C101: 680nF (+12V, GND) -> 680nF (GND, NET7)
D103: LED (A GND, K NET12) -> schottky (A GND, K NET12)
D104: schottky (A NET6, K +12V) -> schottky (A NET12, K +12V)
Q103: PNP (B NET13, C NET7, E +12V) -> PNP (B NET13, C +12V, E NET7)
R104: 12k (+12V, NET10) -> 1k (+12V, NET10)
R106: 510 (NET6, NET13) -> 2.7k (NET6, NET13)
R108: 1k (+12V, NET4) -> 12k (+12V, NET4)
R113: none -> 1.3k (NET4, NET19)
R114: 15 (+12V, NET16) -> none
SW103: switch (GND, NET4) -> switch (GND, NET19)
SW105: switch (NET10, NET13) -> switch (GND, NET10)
== == ==
- _Problem statement_: Every line containing the string "schottky" is required; copy each such line from the data.

- _Answer to the exercise_:
D103: LED (A GND, K NET12) -> schottky (A GND, K NET12)
D104: schottky (A NET6, K +12V) -> schottky (A NET12, K +12V)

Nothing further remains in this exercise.